*WHAT IS EXPECTED*
The full set of records is to be reproduced verbatim.

────────────────────────────────────────

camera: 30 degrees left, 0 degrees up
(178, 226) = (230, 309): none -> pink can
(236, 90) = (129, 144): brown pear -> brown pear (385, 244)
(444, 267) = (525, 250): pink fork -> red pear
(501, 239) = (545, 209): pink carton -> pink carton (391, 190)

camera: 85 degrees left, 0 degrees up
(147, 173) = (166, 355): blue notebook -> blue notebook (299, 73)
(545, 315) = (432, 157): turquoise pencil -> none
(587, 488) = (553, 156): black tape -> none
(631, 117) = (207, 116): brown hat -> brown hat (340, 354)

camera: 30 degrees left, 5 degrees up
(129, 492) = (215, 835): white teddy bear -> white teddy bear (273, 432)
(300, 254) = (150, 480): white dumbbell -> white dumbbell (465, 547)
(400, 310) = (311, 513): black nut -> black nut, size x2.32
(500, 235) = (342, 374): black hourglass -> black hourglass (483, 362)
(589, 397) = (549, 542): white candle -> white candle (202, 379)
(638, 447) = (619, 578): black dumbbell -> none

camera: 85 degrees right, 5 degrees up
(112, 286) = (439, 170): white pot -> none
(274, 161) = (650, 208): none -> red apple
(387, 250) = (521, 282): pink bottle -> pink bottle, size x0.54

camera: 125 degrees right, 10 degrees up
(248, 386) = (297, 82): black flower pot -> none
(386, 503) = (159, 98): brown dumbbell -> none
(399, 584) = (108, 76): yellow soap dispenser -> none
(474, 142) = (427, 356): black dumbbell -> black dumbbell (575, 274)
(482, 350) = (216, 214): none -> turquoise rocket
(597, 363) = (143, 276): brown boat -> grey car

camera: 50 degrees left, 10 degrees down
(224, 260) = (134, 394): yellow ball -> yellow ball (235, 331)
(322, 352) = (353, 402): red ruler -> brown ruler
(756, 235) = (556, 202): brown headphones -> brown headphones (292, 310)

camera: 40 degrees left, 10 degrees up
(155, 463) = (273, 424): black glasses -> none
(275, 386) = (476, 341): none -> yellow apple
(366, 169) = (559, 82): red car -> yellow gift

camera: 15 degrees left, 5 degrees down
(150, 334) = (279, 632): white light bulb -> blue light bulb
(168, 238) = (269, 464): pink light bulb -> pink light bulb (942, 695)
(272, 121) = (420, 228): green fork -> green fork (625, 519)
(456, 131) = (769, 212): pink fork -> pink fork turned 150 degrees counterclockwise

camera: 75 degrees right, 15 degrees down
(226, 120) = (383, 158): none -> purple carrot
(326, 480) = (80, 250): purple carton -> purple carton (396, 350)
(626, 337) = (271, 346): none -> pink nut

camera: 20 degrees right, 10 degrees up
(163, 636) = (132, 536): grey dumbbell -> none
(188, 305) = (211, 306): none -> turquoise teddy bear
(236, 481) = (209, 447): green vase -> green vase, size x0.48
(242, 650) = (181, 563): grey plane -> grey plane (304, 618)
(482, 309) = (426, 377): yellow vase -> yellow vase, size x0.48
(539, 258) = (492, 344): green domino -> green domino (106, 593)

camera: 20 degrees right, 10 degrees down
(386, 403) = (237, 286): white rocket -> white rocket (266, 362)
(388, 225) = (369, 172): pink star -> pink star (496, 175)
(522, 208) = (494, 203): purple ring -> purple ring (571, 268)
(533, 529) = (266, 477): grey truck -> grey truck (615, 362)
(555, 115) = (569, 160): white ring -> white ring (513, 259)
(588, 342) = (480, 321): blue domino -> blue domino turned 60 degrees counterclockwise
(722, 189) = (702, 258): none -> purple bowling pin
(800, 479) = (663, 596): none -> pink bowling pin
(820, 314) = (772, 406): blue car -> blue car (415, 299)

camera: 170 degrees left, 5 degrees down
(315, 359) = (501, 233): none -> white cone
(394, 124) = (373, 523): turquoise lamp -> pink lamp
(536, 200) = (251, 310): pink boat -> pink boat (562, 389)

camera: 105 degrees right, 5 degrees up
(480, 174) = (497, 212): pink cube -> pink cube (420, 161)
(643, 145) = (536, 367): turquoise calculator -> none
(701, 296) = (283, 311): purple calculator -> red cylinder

────────────────────────────────────────

*SOLUTION FOR THIS PROBLEM*
camera: 30 degrees left, 0 degrees up
(178, 226) = (230, 309): none -> pink can
(236, 90) = (129, 144): brown pear -> brown pear (385, 244)
(444, 267) = (525, 250): pink fork -> red pear
(501, 239) = (545, 209): pink carton -> pink carton (391, 190)

camera: 85 degrees left, 0 degrees up
(147, 173) = (166, 355): blue notebook -> blue notebook (299, 73)
(545, 315) = (432, 157): turquoise pencil -> none
(587, 488) = (553, 156): black tape -> none
(631, 117) = (207, 116): brown hat -> brown hat (340, 354)

camera: 30 degrees left, 5 degrees up
(129, 492) = (215, 835): white teddy bear -> white teddy bear (273, 432)
(300, 254) = (150, 480): white dumbbell -> white dumbbell (465, 547)
(400, 310) = (311, 513): black nut -> black nut, size x2.32
(500, 235) = (342, 374): black hourglass -> black hourglass (483, 362)
(589, 397) = (549, 542): white candle -> white candle (202, 379)
(638, 447) = (619, 578): black dumbbell -> none

camera: 85 degrees right, 5 degrees up
(112, 286) = (439, 170): white pot -> none
(274, 161) = (650, 208): none -> red apple
(387, 250) = (521, 282): pink bottle -> pink bottle, size x0.54

camera: 125 degrees right, 10 degrees up
(248, 386) = (297, 82): black flower pot -> none
(386, 503) = (159, 98): brown dumbbell -> none
(399, 584) = (108, 76): yellow soap dispenser -> none
(474, 142) = (427, 356): black dumbbell -> black dumbbell (575, 274)
(482, 350) = (216, 214): none -> turquoise rocket
(597, 363) = (143, 276): brown boat -> grey car

camera: 50 degrees left, 10 degrees down
(224, 260) = (134, 394): yellow ball -> yellow ball (235, 331)
(322, 352) = (353, 402): red ruler -> brown ruler
(756, 235) = (556, 202): brown headphones -> brown headphones (292, 310)

camera: 40 degrees left, 10 degrees up
(155, 463) = (273, 424): black glasses -> none
(275, 386) = (476, 341): none -> yellow apple
(366, 169) = (559, 82): red car -> yellow gift

camera: 15 degrees left, 5 degrees down
(150, 334) = (279, 632): white light bulb -> blue light bulb
(168, 238) = (269, 464): pink light bulb -> pink light bulb (942, 695)
(272, 121) = (420, 228): green fork -> green fork (625, 519)
(456, 131) = (769, 212): pink fork -> pink fork turned 150 degrees counterclockwise

camera: 75 degrees right, 15 degrees down
(226, 120) = (383, 158): none -> purple carrot
(326, 480) = (80, 250): purple carton -> purple carton (396, 350)
(626, 337) = (271, 346): none -> pink nut

camera: 20 degrees right, 10 degrees up
(163, 636) = (132, 536): grey dumbbell -> none
(188, 305) = (211, 306): none -> turquoise teddy bear
(236, 481) = (209, 447): green vase -> green vase, size x0.48
(242, 650) = (181, 563): grey plane -> grey plane (304, 618)
(482, 309) = (426, 377): yellow vase -> yellow vase, size x0.48
(539, 258) = (492, 344): green domino -> green domino (106, 593)

camera: 20 degrees right, 10 degrees down
(386, 403) = (237, 286): white rocket -> white rocket (266, 362)
(388, 225) = (369, 172): pink star -> pink star (496, 175)
(522, 208) = (494, 203): purple ring -> purple ring (571, 268)
(533, 529) = (266, 477): grey truck -> grey truck (615, 362)
(555, 115) = (569, 160): white ring -> white ring (513, 259)
(588, 342) = (480, 321): blue domino -> blue domino turned 60 degrees counterclockwise
(722, 189) = (702, 258): none -> purple bowling pin
(800, 479) = (663, 596): none -> pink bowling pin
(820, 314) = (772, 406): blue car -> blue car (415, 299)

camera: 170 degrees left, 5 degrees down
(315, 359) = (501, 233): none -> white cone
(394, 124) = (373, 523): turquoise lamp -> pink lamp
(536, 200) = (251, 310): pink boat -> pink boat (562, 389)

camera: 105 degrees right, 5 degrees up
(480, 174) = (497, 212): pink cube -> pink cube (420, 161)
(643, 145) = (536, 367): turquoise calculator -> none
(701, 296) = (283, 311): purple calculator -> red cylinder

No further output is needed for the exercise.